Instructions to follow
Give back the line below containing "DRIVER pin ENA: D0 -> D7" and every later line, exactly.

Data supplied
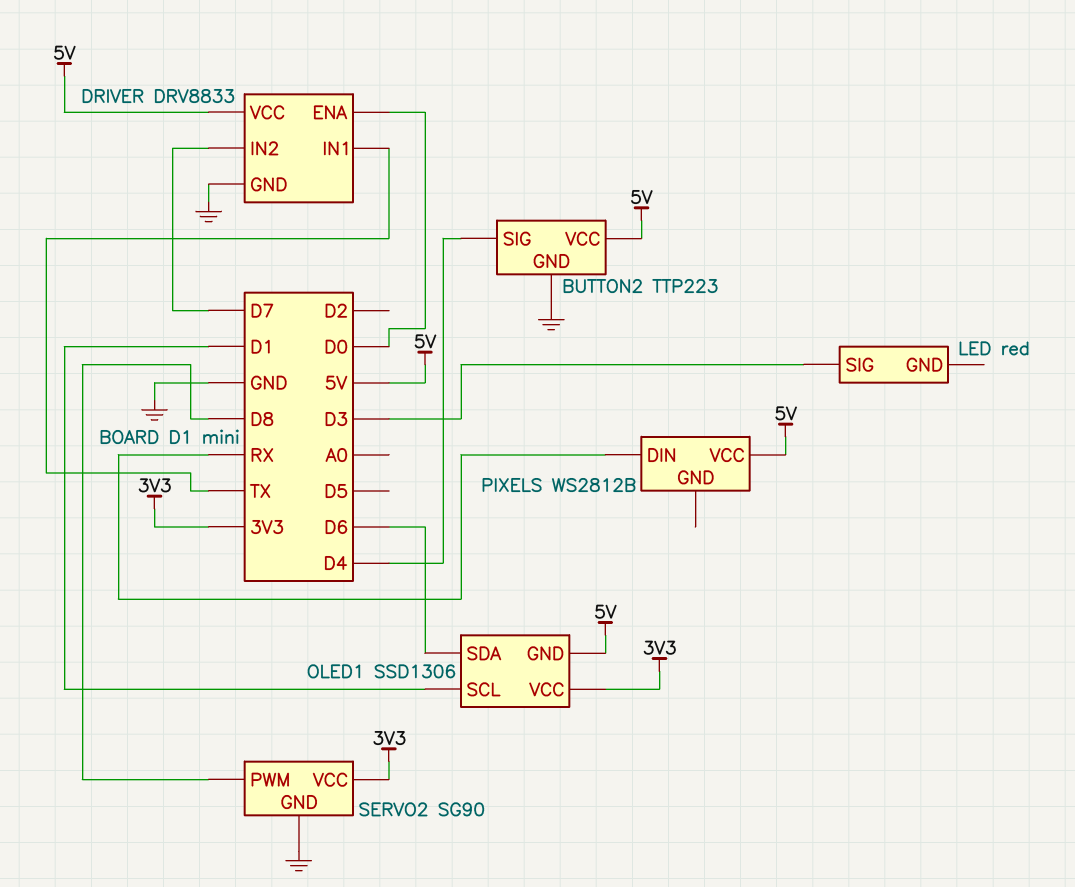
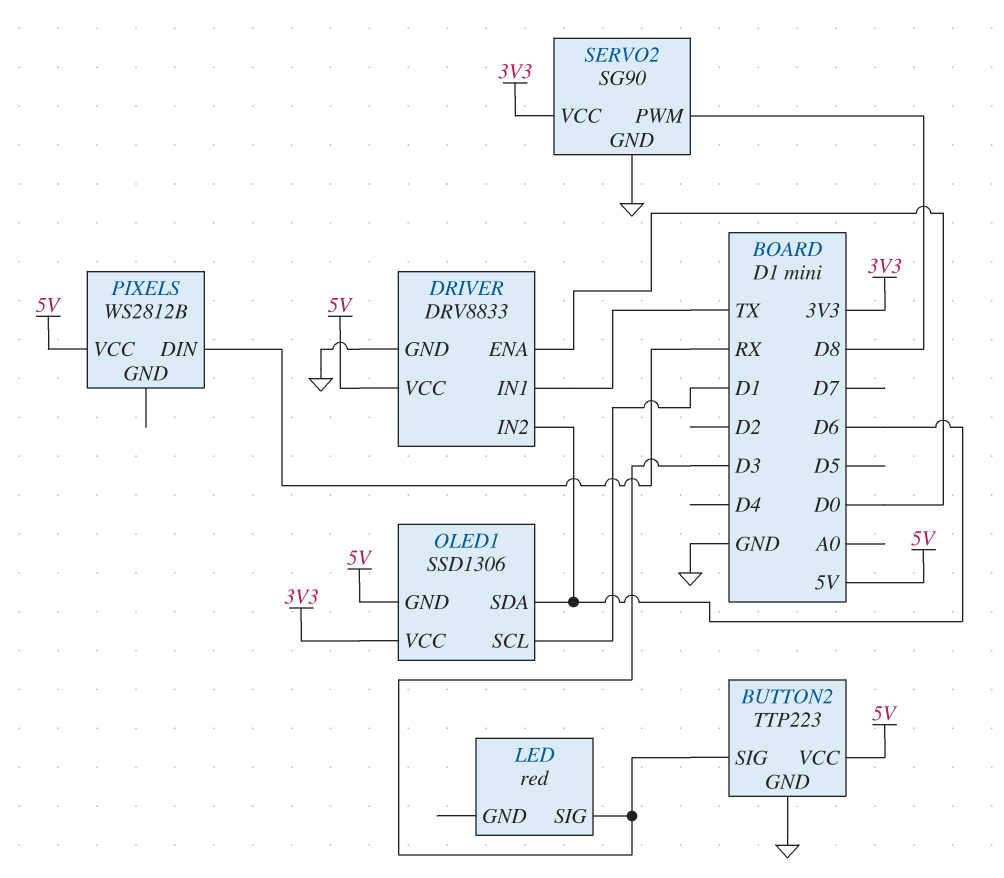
BUTTON2 pin SIG: D4 -> D3
DRIVER pin IN2: D7 -> D6

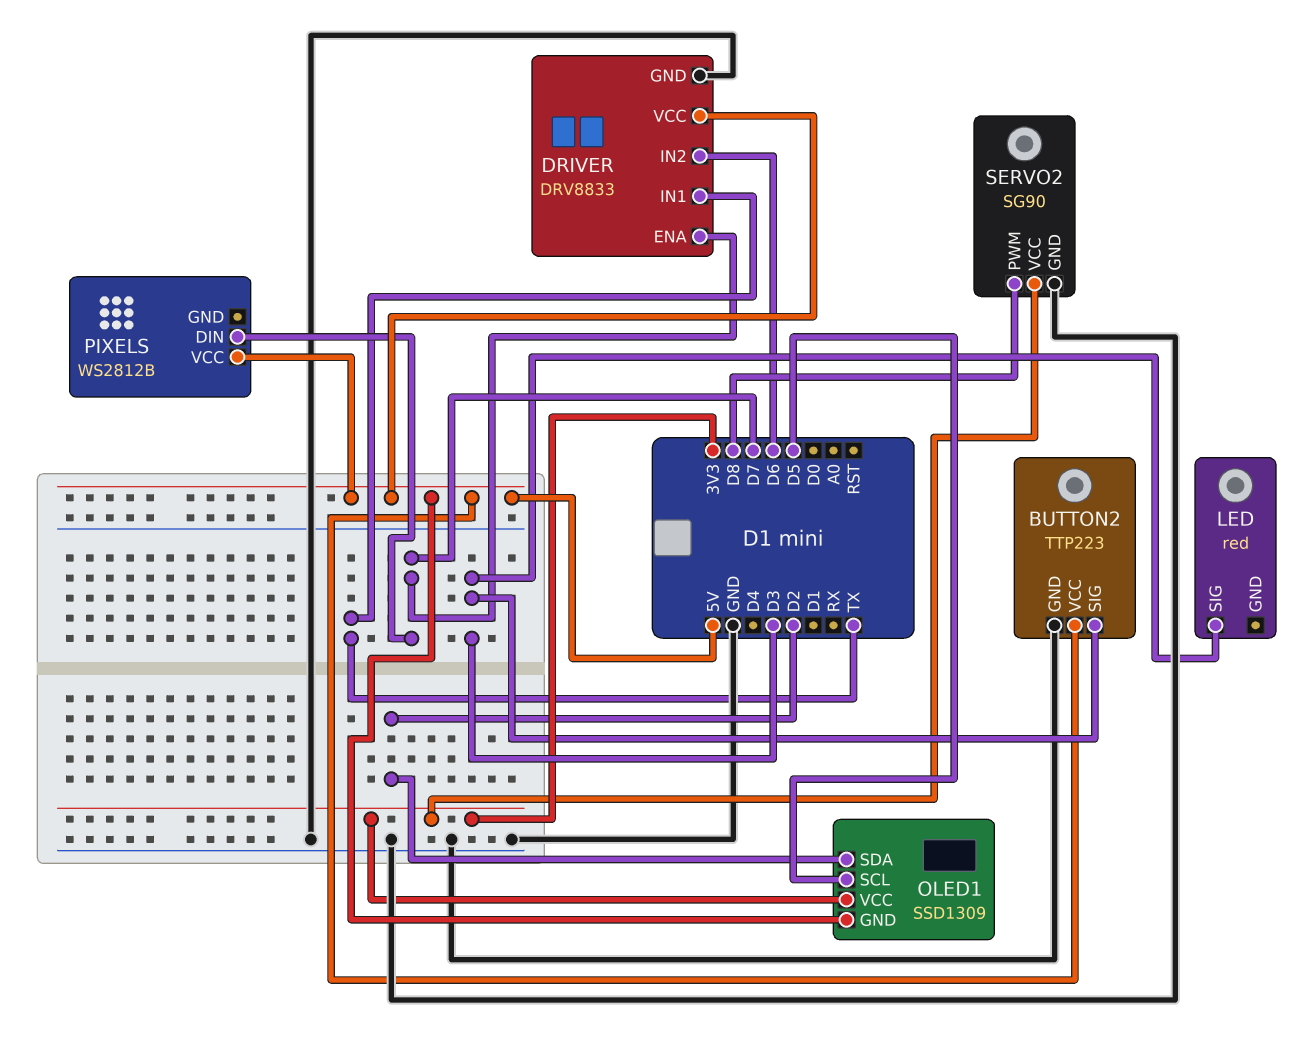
DRIVER pin ENA: D0 -> D7
OLED1: SSD1306 -> SSD1309
OLED1 pin SCL: D1 -> D5
OLED1 pin SDA: D6 -> D2
PIXELS pin DIN: RX -> D7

Solution to this problem
DRIVER pin ENA: D0 -> D7
OLED1: SSD1306 -> SSD1309
OLED1 pin SCL: D1 -> D5
OLED1 pin SDA: D6 -> D2
PIXELS pin DIN: RX -> D7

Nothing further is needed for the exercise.